- What is needed: Look at each line of the listing. Copy those that hold the string "pink".

- Material for the task:
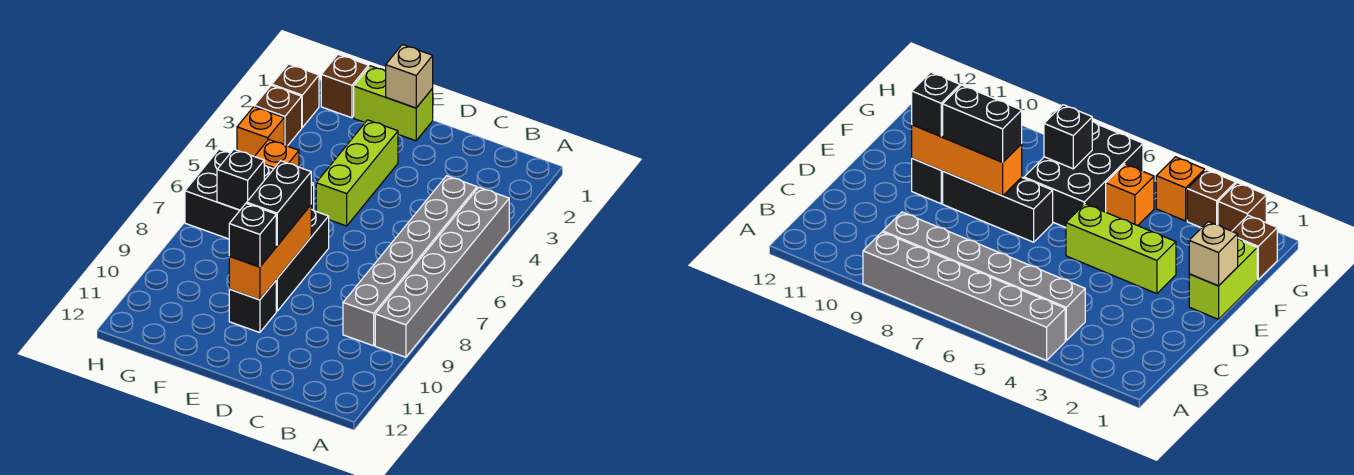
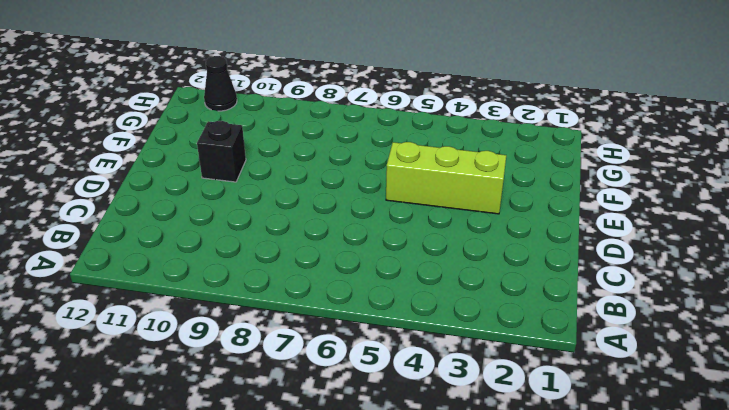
black cone H11 level 1 -> none
none -> grey brick A4:A9 level 1
none -> grey brick B4:B9 level 1
none -> lime brick E1:F1 level 1

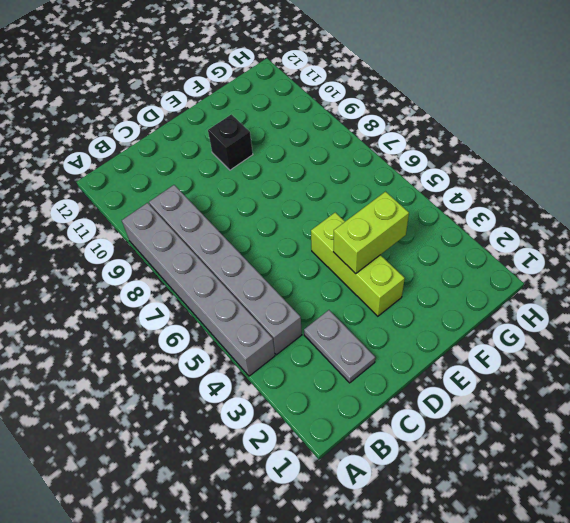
grey plate C2:C3 level 1 -> none
lime brick E4:F4 level 2 -> lime brick E1:F1 level 1
none -> black brick E7:E9 level 1
none -> black brick F6:H7 level 1
none -> brown brick G1 level 1

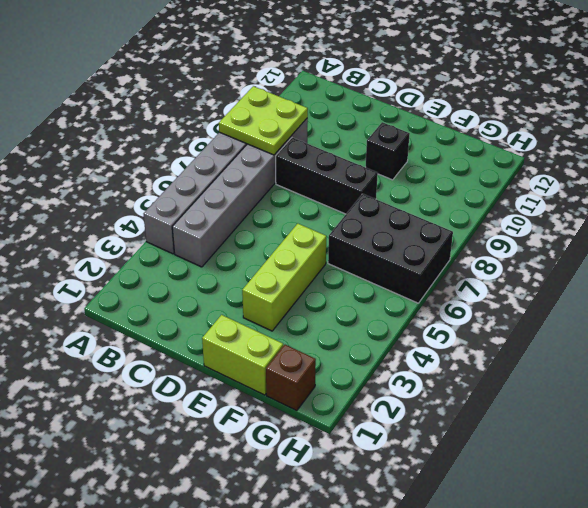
lime plate A8:B9 level 2 -> none
black brick C8:E8 level 1 -> black brick E7:E9 level 1
none -> orange brick G5 level 1
none -> brown brick H2 level 1
none -> brown brick H3 level 1

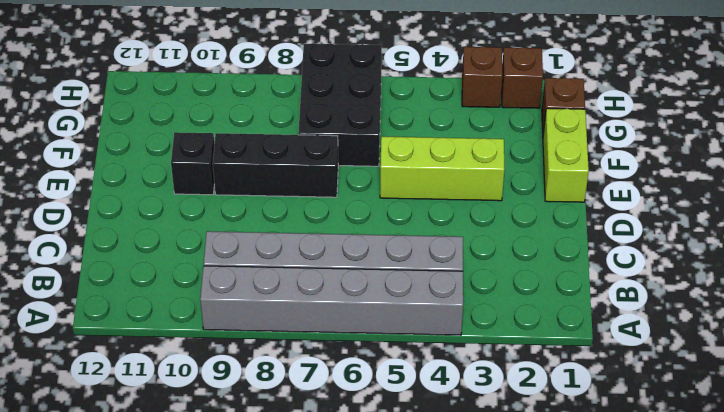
none -> orange brick G5 level 1
none -> orange brick H4 level 1
none -> tan brick E1 level 2

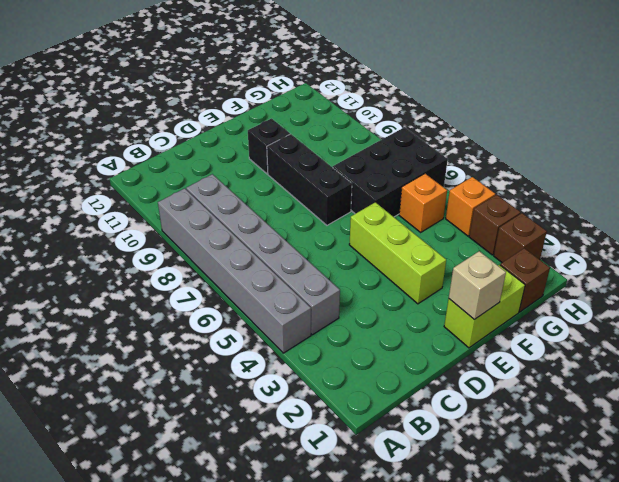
none -> orange brick E8:E10 level 2
none -> black brick G7 level 2
none -> black brick E8:E9 level 3

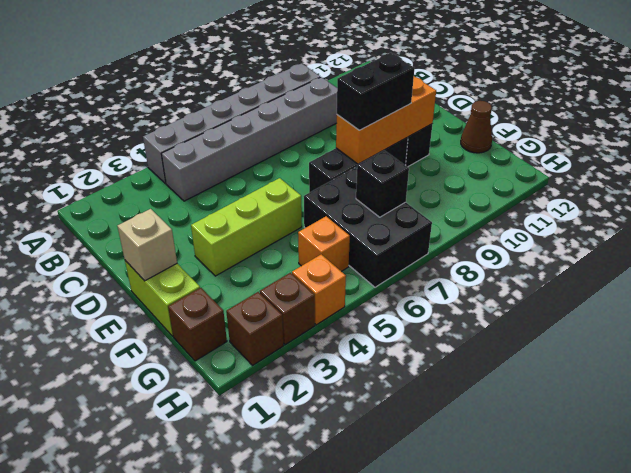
brown cone F12 level 1 -> none
none -> black brick E10 level 3

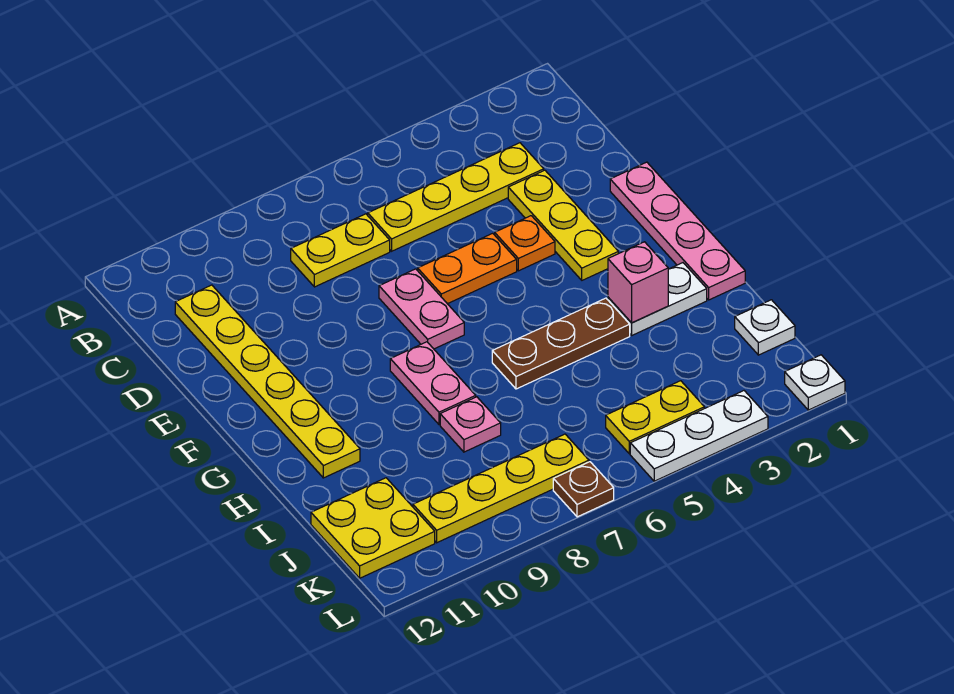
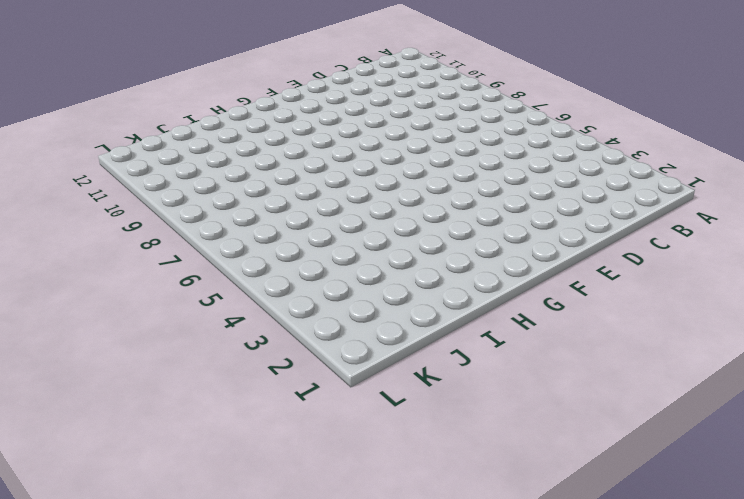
none -> yellow plate C3:C6 level 1
none -> yellow plate C7:C8 level 1
none -> yellow plate C11:H11 level 1

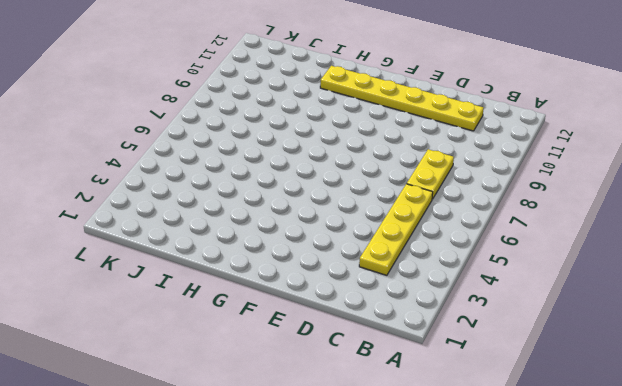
none -> yellow plate D3:F3 level 1
none -> pink plate E1:H1 level 1
none -> orange plate E4 level 1

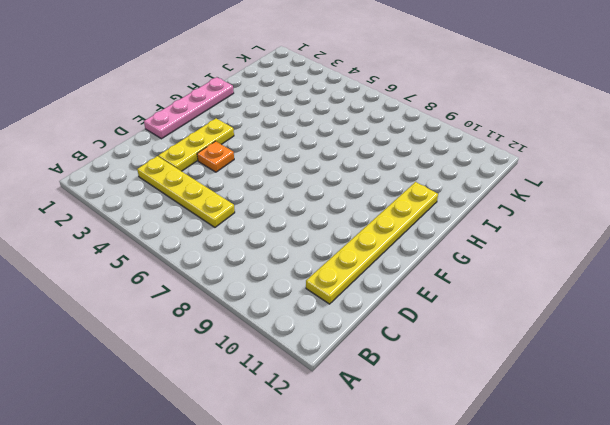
none -> yellow plate C7:C8 level 1
none -> orange plate E5:E6 level 1
none -> pink plate E7:F7 level 1

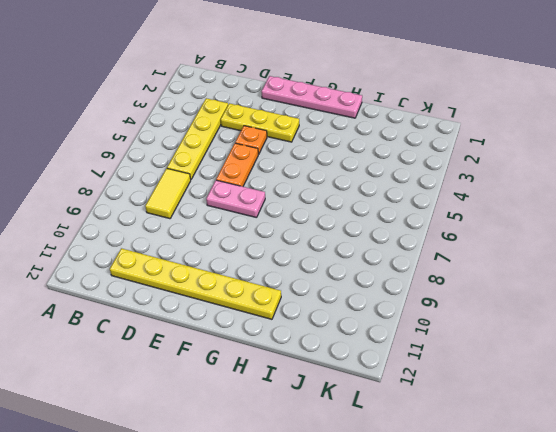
yellow tile C7:C8 level 1 -> yellow plate C7:C8 level 1
none -> pink plate G8:H8 level 1
none -> white plate H2:H3 level 1
none -> brown plate H4:H6 level 1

- Written solution:
none -> pink plate E1:H1 level 1
none -> pink plate E7:F7 level 1
none -> pink plate G8:H8 level 1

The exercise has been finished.